Task brief: Pictures excluded, set down exactly the lines from the one containing "R106: 11k (ALARM, VS) -> 11k (ALARM, EN_N)" through the final line of the material, and only those.
----- Records shown -----
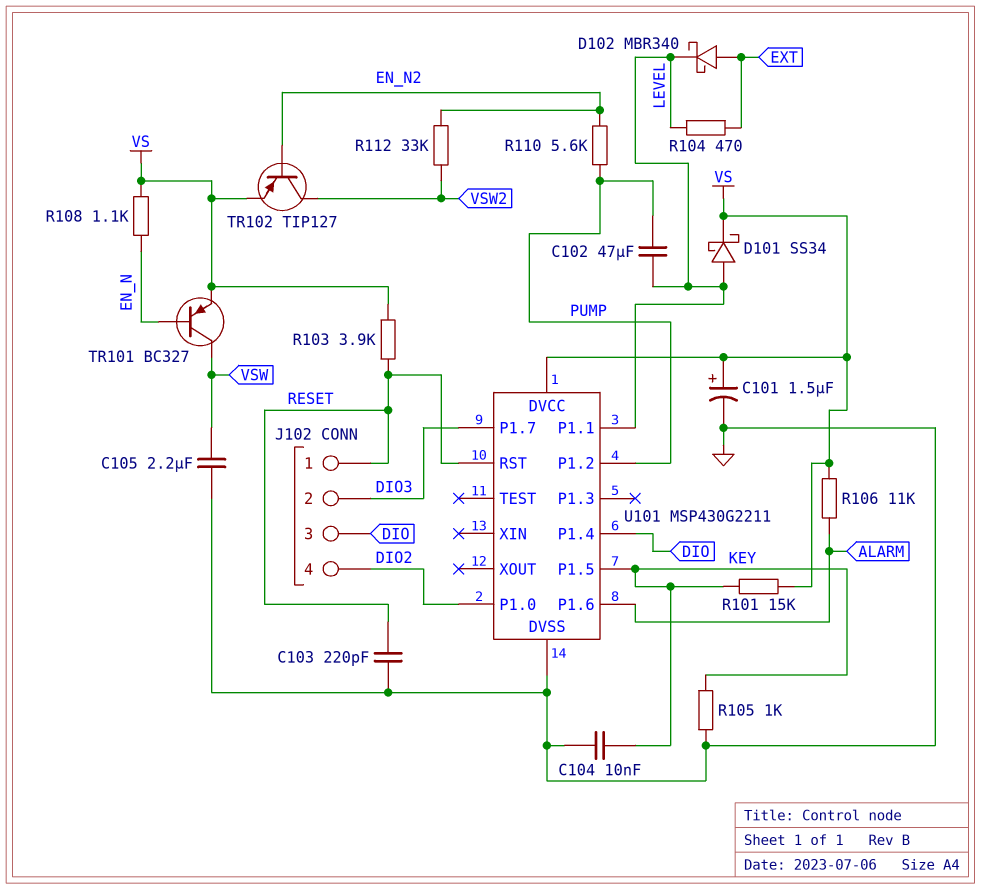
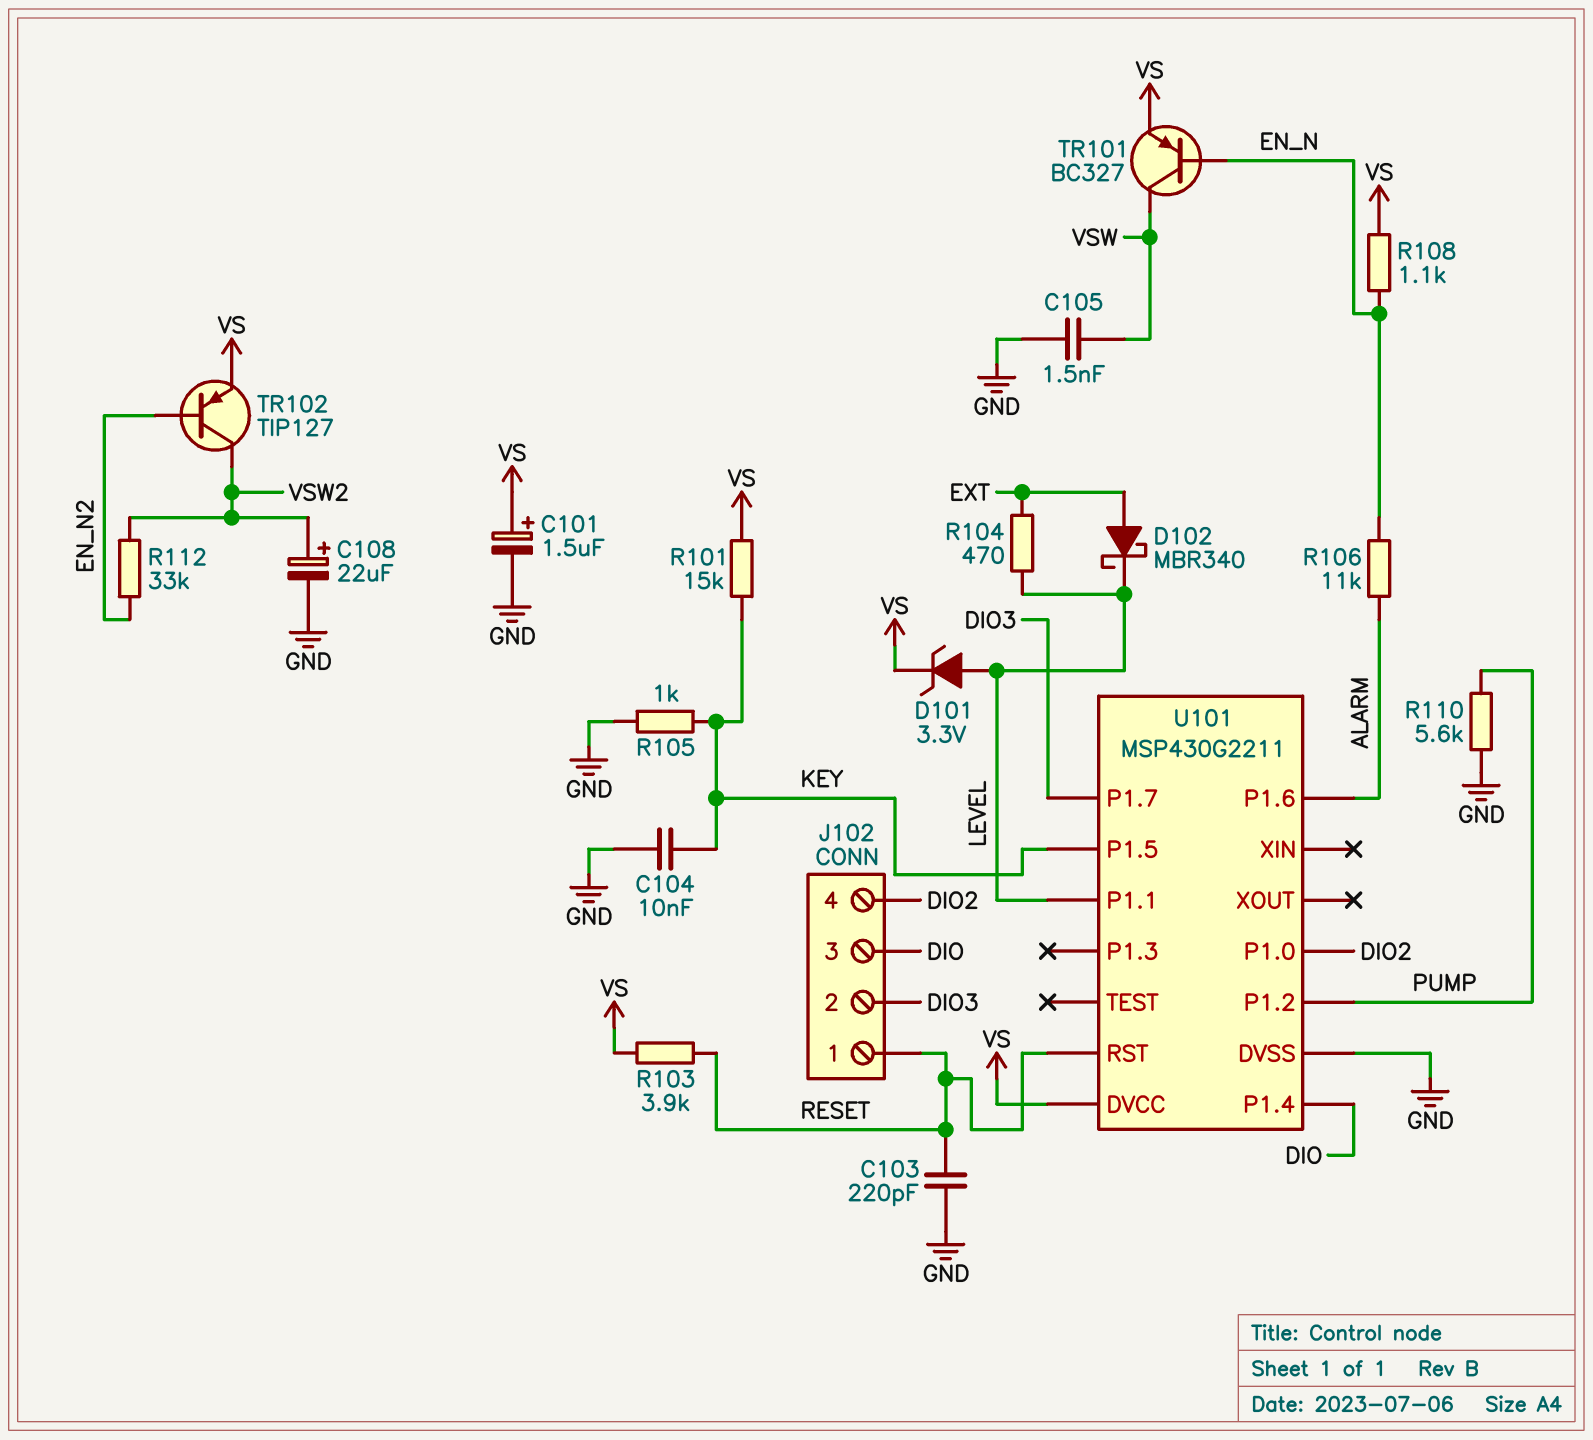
C102: 47uF (LEVEL, PUMP) -> none
C105: 2.2uF (GND, VSW) -> 1.5nF (GND, VSW)
C108: none -> 22uF (plus VSW2, minus GND)
D101: schottky SS34 (A LEVEL, K VS) -> zener 3.3V (A LEVEL, K VS)
R106: 11k (ALARM, VS) -> 11k (ALARM, EN_N)
R110: 5.6k (EN_N2, PUMP) -> 5.6k (GND, PUMP)

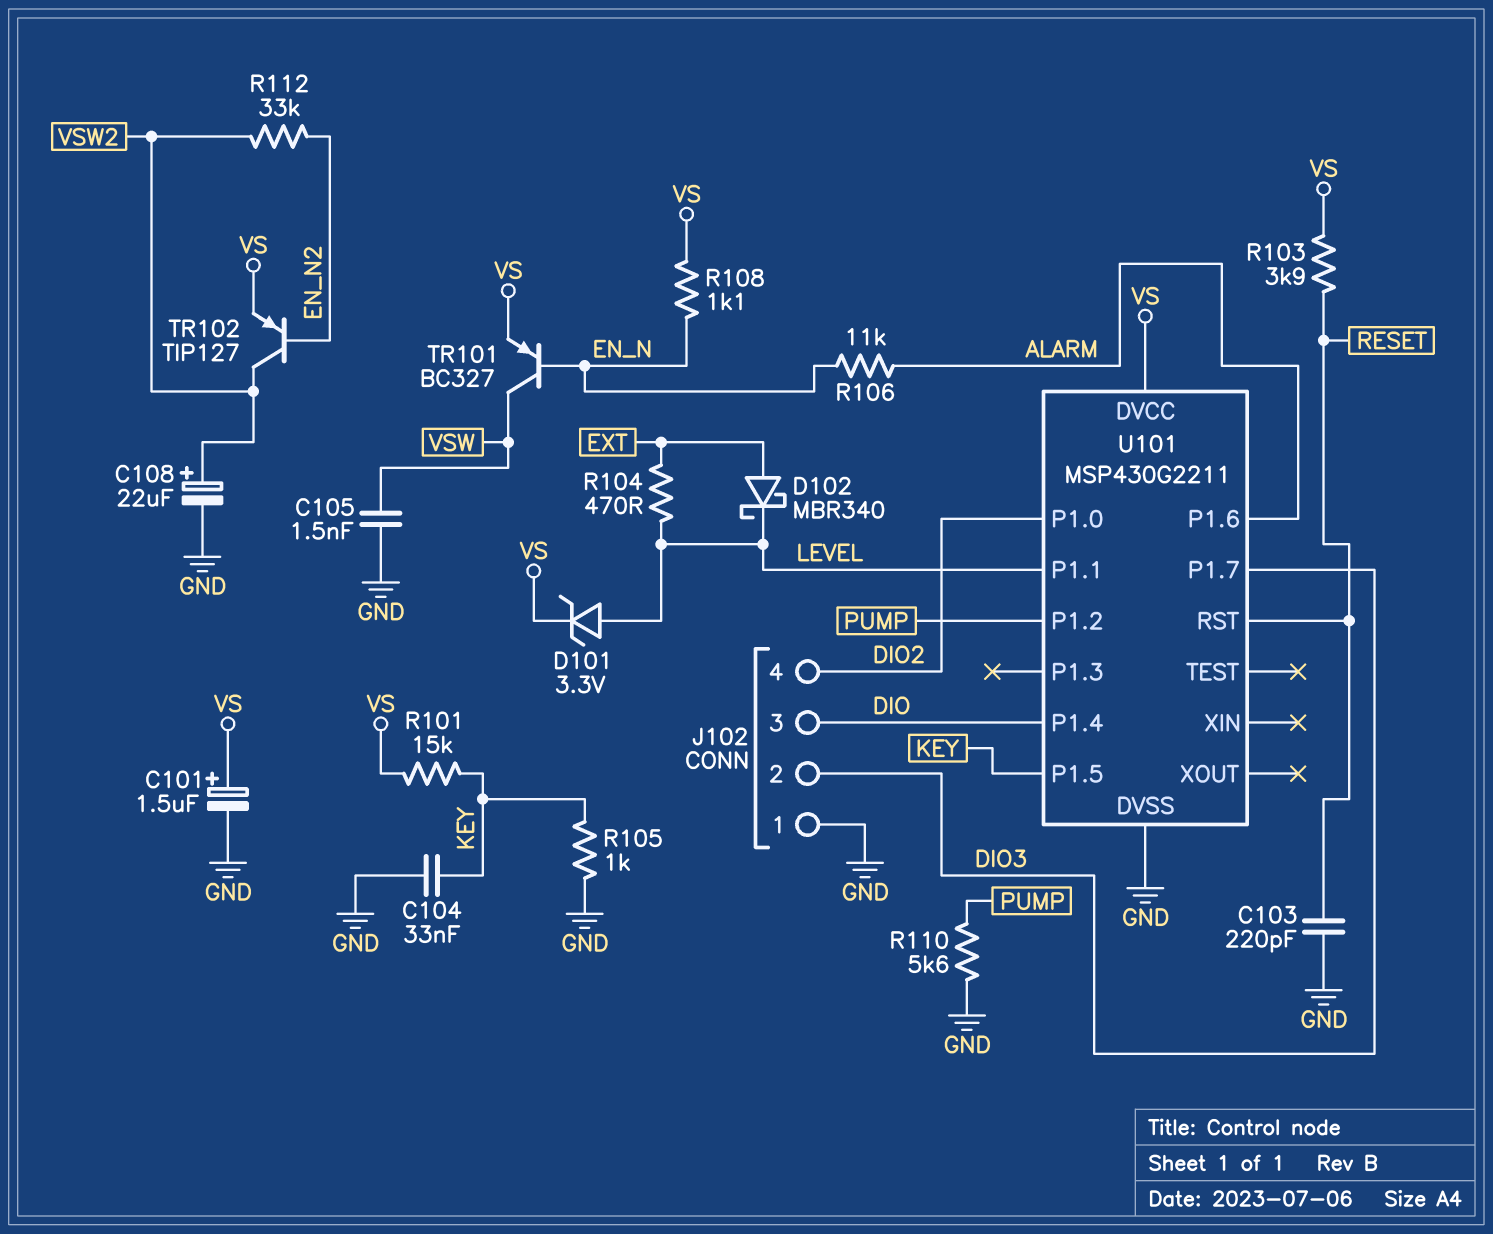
C104: 10nF (GND, KEY) -> 33nF (GND, KEY)
J102 pin 1: RESET -> GND

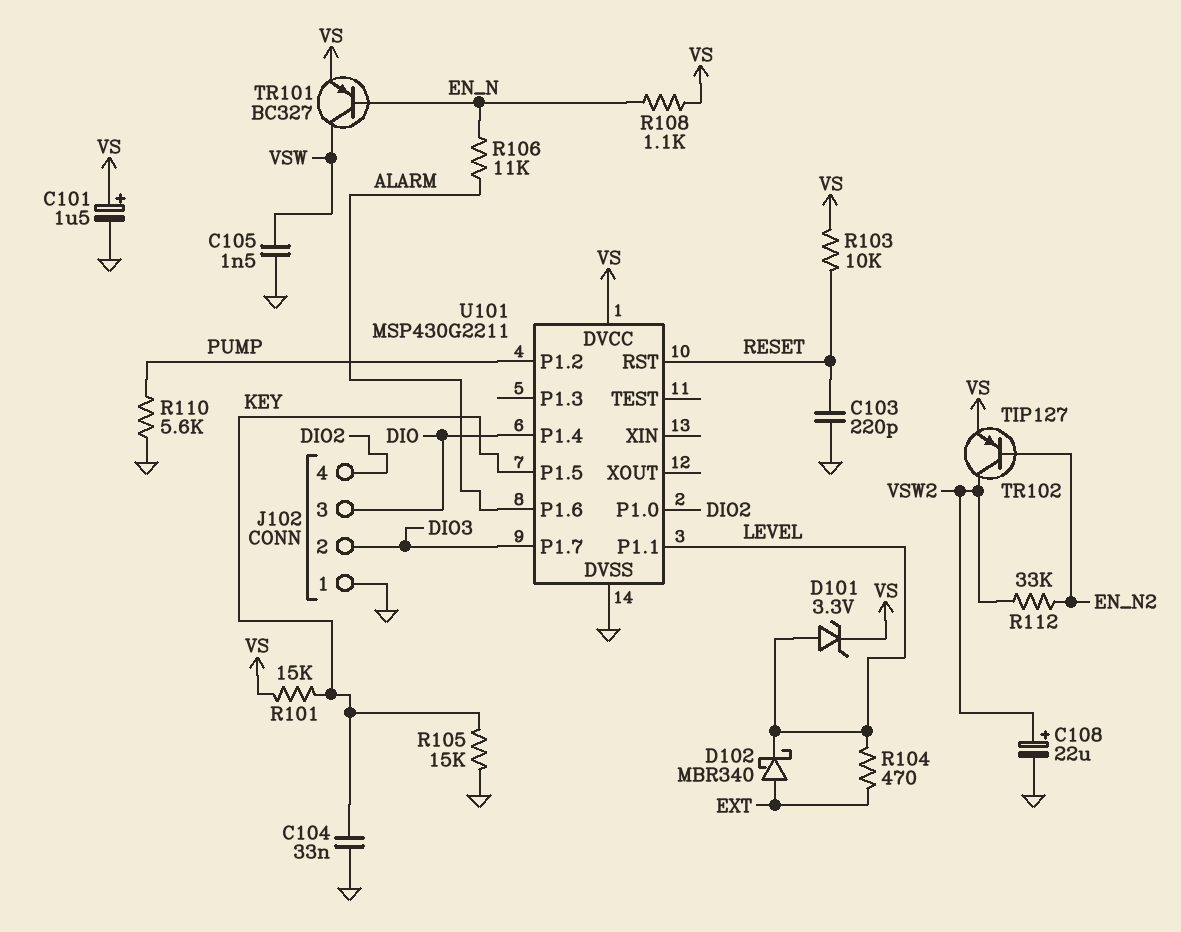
R103: 3.9k (RESET, VS) -> 10k (RESET, VS)
R105: 1k (GND, KEY) -> 15k (GND, KEY)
-----
Your response:
R106: 11k (ALARM, VS) -> 11k (ALARM, EN_N)
R110: 5.6k (EN_N2, PUMP) -> 5.6k (GND, PUMP)

C104: 10nF (GND, KEY) -> 33nF (GND, KEY)
J102 pin 1: RESET -> GND

R103: 3.9k (RESET, VS) -> 10k (RESET, VS)
R105: 1k (GND, KEY) -> 15k (GND, KEY)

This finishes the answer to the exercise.